**Given instruction:**
Copy out the lines of the records word for word, starting at the line that contains "yellow circle: moved 34 px right, 7 px up" and continuing through the last line of the records. Leave the pictures out of your answer.

**Data for this task:**
-=-=-=-=-

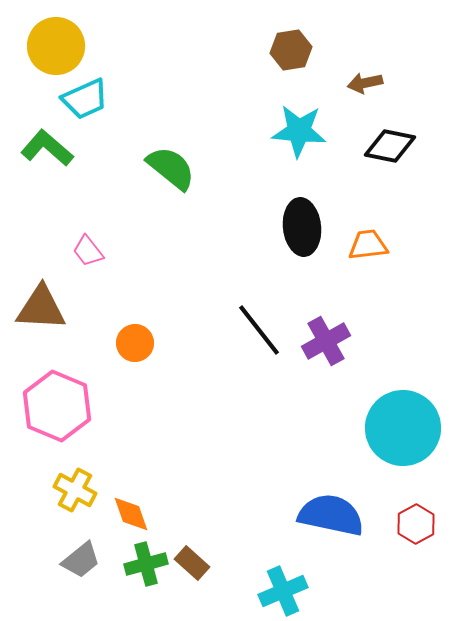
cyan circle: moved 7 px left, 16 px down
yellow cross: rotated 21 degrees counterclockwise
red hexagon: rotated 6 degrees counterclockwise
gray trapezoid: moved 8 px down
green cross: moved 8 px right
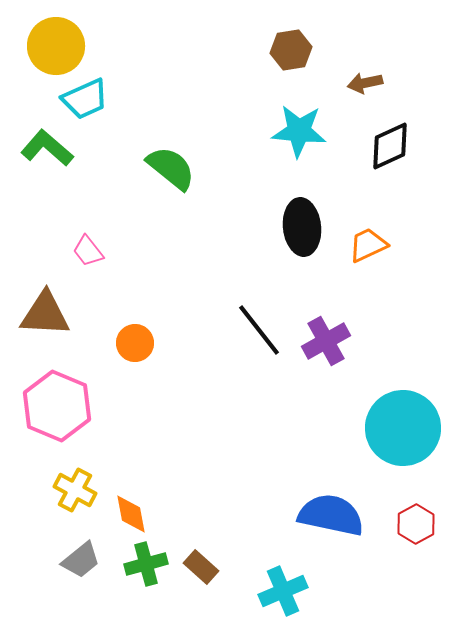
black diamond: rotated 36 degrees counterclockwise
orange trapezoid: rotated 18 degrees counterclockwise
brown triangle: moved 4 px right, 6 px down
orange diamond: rotated 9 degrees clockwise
brown rectangle: moved 9 px right, 4 px down
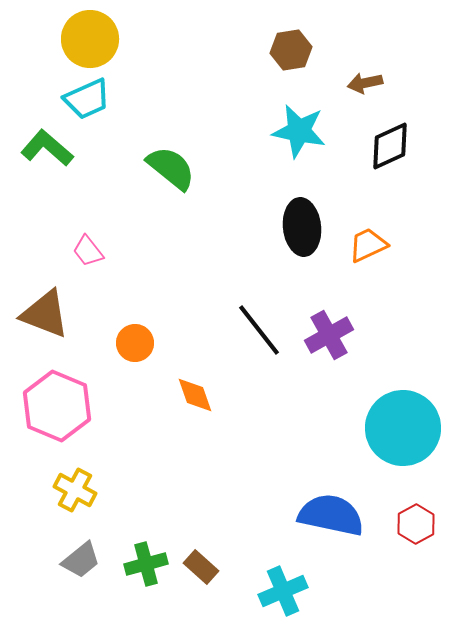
yellow circle: moved 34 px right, 7 px up
cyan trapezoid: moved 2 px right
cyan star: rotated 6 degrees clockwise
brown triangle: rotated 18 degrees clockwise
purple cross: moved 3 px right, 6 px up
orange diamond: moved 64 px right, 119 px up; rotated 9 degrees counterclockwise
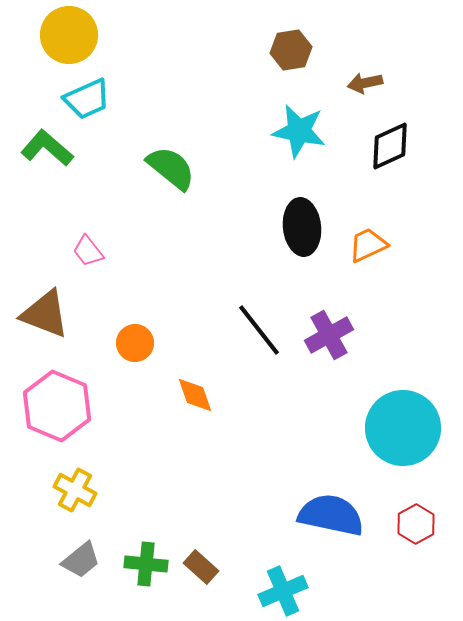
yellow circle: moved 21 px left, 4 px up
green cross: rotated 21 degrees clockwise
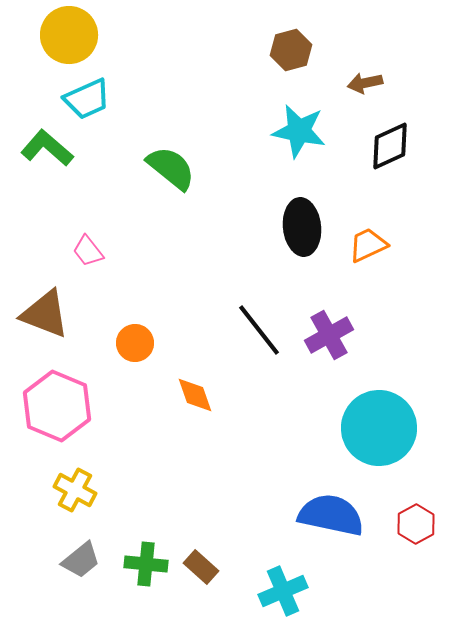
brown hexagon: rotated 6 degrees counterclockwise
cyan circle: moved 24 px left
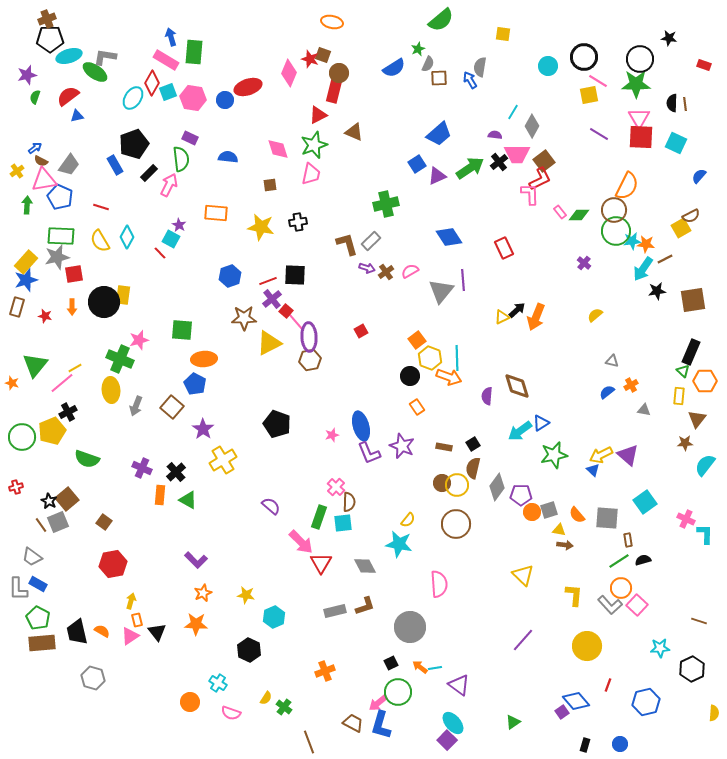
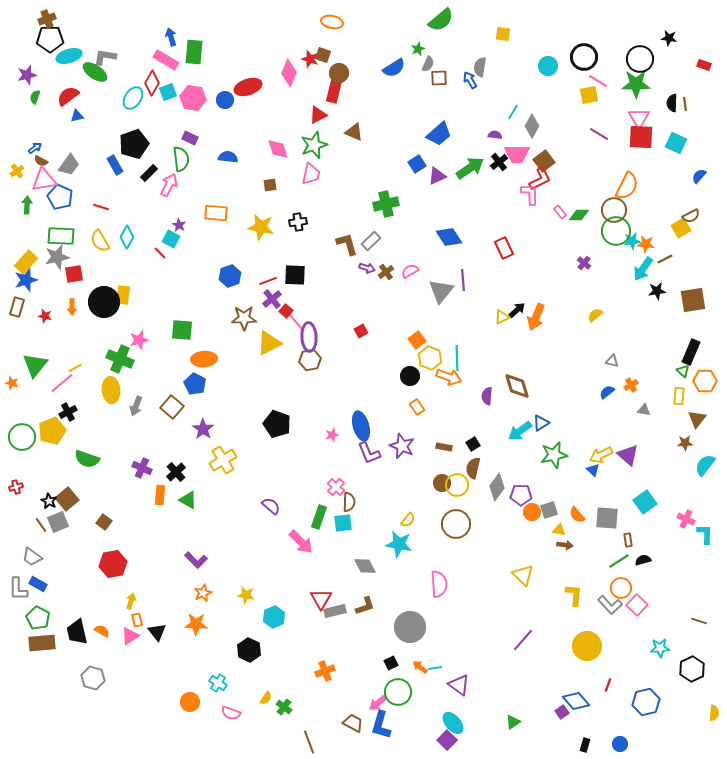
red triangle at (321, 563): moved 36 px down
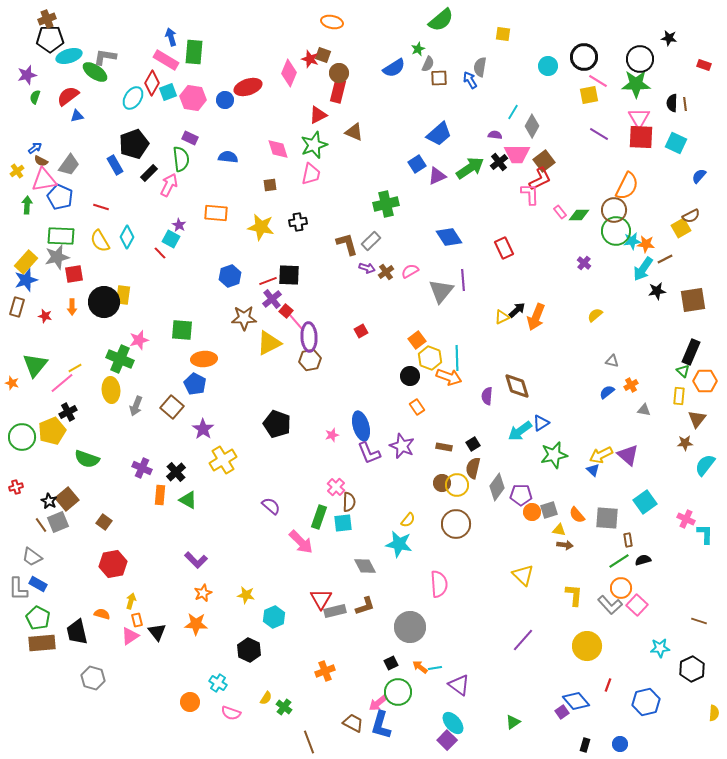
red rectangle at (334, 91): moved 4 px right
black square at (295, 275): moved 6 px left
orange semicircle at (102, 631): moved 17 px up; rotated 14 degrees counterclockwise
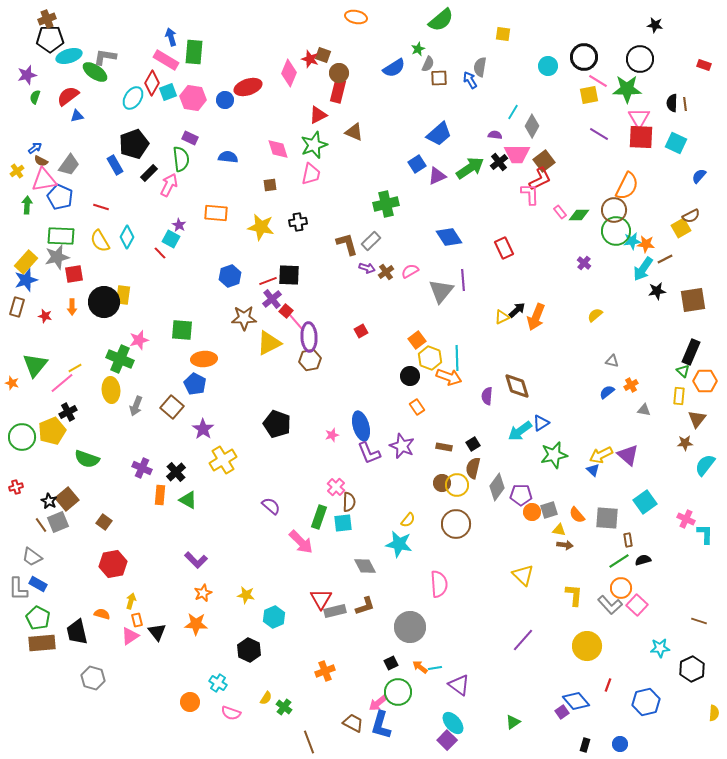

-=-=-=-=-

**Answer below:**
yellow circle: moved 34 px right, 7 px up
cyan trapezoid: moved 2 px right
cyan star: rotated 6 degrees clockwise
brown triangle: rotated 18 degrees clockwise
purple cross: moved 3 px right, 6 px up
orange diamond: moved 64 px right, 119 px up; rotated 9 degrees counterclockwise
yellow circle: moved 21 px left, 4 px up
green cross: rotated 21 degrees clockwise
brown hexagon: rotated 6 degrees counterclockwise
cyan circle: moved 24 px left
red triangle at (321, 563): moved 36 px down
red rectangle at (334, 91): moved 4 px right
black square at (295, 275): moved 6 px left
orange semicircle at (102, 631): moved 17 px up; rotated 14 degrees counterclockwise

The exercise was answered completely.